-- DATA EXTRACTS --
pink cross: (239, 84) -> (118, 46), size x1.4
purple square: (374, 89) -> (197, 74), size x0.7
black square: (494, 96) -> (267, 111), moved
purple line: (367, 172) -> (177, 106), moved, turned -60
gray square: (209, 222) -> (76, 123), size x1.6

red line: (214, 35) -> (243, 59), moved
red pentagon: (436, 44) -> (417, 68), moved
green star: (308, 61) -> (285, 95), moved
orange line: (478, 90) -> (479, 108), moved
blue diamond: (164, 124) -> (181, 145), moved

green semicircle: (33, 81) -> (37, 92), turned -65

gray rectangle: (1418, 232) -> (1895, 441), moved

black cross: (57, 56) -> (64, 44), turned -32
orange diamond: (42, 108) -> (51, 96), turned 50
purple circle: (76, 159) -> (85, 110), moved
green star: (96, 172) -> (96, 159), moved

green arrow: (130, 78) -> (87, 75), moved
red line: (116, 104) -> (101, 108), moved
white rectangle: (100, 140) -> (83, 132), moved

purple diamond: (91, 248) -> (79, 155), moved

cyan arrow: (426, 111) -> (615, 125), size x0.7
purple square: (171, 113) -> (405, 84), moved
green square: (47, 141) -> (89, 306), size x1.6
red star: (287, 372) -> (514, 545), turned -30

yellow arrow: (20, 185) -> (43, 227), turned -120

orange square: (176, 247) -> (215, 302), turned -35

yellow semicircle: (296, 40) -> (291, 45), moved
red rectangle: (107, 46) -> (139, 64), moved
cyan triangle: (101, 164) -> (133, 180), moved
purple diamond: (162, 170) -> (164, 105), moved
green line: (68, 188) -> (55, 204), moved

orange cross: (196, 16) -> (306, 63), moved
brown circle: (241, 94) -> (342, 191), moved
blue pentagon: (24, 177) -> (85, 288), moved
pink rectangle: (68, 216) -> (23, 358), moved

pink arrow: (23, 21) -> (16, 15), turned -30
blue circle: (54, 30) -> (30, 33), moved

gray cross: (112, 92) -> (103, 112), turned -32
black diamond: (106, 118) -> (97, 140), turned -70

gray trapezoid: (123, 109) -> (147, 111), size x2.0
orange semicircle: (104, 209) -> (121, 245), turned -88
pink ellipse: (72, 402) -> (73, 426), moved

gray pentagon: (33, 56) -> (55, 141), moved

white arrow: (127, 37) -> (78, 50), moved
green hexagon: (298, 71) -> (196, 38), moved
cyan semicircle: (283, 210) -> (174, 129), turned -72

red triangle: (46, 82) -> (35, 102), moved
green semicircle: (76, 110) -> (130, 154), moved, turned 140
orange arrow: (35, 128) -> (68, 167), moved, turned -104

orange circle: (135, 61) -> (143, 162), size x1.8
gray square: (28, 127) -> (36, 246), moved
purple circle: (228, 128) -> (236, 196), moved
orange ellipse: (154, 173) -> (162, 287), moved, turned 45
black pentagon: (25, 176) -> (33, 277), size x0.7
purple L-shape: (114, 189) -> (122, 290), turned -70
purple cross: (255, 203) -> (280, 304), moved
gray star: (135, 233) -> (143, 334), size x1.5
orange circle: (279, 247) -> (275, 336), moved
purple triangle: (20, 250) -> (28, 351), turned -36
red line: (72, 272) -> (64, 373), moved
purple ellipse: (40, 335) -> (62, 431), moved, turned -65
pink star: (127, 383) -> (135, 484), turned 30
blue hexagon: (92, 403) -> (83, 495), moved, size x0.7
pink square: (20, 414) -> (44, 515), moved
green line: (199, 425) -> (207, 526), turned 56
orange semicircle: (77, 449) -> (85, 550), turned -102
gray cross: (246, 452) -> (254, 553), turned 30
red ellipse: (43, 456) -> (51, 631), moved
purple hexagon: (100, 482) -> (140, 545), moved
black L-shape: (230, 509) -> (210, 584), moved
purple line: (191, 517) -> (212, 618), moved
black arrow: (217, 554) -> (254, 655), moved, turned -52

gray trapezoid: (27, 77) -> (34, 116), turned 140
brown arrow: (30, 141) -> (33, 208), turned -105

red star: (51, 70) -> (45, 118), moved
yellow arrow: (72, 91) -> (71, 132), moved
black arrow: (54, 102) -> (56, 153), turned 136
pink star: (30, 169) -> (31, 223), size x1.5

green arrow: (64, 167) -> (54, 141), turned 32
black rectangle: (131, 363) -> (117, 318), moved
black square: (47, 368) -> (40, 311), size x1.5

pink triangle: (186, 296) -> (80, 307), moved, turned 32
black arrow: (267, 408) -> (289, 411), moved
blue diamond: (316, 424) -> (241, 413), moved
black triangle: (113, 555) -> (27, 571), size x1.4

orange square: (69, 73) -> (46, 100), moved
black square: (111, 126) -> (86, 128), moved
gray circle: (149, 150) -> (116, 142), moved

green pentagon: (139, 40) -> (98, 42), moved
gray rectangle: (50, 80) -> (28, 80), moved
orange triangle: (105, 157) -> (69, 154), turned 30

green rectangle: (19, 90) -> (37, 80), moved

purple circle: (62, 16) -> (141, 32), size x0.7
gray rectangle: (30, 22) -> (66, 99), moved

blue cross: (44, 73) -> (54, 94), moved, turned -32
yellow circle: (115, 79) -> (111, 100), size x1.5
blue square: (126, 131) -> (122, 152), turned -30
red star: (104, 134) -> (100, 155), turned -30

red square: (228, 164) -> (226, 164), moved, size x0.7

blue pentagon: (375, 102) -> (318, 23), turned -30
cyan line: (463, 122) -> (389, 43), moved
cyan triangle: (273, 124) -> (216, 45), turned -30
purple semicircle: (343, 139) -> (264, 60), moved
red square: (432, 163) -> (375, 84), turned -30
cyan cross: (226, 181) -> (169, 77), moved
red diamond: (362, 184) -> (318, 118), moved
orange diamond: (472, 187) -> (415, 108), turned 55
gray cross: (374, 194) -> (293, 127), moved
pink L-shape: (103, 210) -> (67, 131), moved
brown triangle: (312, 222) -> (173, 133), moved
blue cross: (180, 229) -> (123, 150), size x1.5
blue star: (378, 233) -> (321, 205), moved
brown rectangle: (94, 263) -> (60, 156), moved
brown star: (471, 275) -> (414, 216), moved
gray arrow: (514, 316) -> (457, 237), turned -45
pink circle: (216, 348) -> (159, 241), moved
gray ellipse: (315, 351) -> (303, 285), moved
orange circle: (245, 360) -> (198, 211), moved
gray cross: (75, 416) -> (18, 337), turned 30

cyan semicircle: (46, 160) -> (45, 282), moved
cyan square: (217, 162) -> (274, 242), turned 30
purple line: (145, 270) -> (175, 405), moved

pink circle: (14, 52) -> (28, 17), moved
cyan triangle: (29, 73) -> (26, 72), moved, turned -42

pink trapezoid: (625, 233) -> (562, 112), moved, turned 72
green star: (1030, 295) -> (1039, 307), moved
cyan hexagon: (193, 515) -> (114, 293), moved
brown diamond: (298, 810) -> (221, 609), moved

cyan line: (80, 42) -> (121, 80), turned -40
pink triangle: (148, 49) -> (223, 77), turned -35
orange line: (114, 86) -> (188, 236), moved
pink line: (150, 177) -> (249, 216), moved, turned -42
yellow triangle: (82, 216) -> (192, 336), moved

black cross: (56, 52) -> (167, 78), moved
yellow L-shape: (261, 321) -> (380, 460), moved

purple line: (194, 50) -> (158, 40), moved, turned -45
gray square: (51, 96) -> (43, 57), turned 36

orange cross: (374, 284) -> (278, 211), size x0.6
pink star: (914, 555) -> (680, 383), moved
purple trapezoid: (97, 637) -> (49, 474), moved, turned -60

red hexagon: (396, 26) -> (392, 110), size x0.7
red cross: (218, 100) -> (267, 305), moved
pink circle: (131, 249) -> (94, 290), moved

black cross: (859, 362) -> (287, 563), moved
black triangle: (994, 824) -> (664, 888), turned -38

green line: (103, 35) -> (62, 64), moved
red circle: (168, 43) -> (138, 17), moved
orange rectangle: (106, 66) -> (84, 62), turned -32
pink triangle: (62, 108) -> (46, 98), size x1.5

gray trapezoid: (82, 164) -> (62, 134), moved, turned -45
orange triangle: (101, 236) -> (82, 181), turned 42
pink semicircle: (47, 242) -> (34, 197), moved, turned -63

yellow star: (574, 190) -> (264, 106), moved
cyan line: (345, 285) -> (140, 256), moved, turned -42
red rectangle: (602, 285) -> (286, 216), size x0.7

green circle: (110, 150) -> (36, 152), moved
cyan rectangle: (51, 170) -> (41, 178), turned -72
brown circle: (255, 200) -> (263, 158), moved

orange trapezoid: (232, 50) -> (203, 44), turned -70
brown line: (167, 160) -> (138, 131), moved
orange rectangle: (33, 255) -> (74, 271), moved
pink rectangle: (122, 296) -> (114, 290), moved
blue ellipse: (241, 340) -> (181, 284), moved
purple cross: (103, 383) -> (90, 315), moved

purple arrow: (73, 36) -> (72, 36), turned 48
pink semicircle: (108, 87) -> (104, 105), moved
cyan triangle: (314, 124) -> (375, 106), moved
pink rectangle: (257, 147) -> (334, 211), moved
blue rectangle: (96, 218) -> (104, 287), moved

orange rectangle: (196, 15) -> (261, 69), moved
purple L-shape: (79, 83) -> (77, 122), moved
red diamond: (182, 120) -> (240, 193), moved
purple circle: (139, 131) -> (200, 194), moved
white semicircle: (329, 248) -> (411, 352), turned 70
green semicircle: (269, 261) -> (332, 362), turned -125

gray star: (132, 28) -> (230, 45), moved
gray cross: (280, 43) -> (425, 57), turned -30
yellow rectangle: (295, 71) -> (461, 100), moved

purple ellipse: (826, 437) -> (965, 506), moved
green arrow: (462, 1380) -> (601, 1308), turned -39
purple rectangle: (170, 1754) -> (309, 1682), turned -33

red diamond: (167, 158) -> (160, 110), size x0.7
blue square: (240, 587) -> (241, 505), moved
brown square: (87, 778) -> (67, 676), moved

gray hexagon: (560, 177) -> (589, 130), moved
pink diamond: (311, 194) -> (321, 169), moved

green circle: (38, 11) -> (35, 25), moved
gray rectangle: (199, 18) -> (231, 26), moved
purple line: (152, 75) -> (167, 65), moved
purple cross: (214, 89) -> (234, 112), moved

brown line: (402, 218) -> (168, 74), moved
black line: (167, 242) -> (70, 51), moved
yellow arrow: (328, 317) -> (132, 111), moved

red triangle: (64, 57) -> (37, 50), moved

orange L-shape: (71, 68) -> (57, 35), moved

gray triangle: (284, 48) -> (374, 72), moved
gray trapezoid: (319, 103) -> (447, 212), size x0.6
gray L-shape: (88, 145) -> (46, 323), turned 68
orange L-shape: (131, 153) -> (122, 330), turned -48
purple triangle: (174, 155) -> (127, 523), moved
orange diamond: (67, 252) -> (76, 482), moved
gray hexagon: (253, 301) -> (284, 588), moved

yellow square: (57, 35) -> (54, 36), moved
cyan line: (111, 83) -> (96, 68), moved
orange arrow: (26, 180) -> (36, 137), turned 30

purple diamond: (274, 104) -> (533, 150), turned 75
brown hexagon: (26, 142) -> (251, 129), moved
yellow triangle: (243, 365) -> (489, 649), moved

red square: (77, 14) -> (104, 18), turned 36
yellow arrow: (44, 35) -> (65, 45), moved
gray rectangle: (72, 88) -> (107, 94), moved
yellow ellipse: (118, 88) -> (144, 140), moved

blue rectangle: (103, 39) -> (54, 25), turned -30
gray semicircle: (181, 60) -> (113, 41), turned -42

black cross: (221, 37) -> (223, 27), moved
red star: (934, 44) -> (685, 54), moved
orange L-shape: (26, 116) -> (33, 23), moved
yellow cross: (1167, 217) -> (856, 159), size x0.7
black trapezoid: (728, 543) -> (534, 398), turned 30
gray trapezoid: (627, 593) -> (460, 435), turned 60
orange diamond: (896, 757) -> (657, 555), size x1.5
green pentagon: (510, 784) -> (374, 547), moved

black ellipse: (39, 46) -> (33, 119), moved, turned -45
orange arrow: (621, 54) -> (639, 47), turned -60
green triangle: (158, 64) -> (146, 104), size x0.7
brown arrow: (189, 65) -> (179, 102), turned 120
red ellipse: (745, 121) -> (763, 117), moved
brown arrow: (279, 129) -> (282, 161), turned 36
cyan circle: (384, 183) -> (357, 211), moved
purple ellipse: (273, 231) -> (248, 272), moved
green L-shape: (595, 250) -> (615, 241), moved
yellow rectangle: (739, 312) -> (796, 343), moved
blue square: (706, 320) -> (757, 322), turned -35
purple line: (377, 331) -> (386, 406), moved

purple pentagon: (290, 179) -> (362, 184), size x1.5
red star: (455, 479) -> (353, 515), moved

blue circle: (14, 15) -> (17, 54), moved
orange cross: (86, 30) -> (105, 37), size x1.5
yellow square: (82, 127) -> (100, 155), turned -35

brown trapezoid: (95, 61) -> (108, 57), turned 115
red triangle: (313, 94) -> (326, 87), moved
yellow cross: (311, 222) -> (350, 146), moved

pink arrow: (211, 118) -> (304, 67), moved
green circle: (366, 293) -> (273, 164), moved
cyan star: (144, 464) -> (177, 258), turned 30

-- PROBLEM --
When you reach the line holding "red triangle: (46, 82) -> (35, 102), moved" in the records above, begin reproducing exactly, stop after the line holding "gray star: (135, 233)", and output nothing else.

-- WRITTEN REPLY --
red triangle: (46, 82) -> (35, 102), moved
green semicircle: (76, 110) -> (130, 154), moved, turned 140
orange arrow: (35, 128) -> (68, 167), moved, turned -104

orange circle: (135, 61) -> (143, 162), size x1.8
gray square: (28, 127) -> (36, 246), moved
purple circle: (228, 128) -> (236, 196), moved
orange ellipse: (154, 173) -> (162, 287), moved, turned 45
black pentagon: (25, 176) -> (33, 277), size x0.7
purple L-shape: (114, 189) -> (122, 290), turned -70
purple cross: (255, 203) -> (280, 304), moved
gray star: (135, 233) -> (143, 334), size x1.5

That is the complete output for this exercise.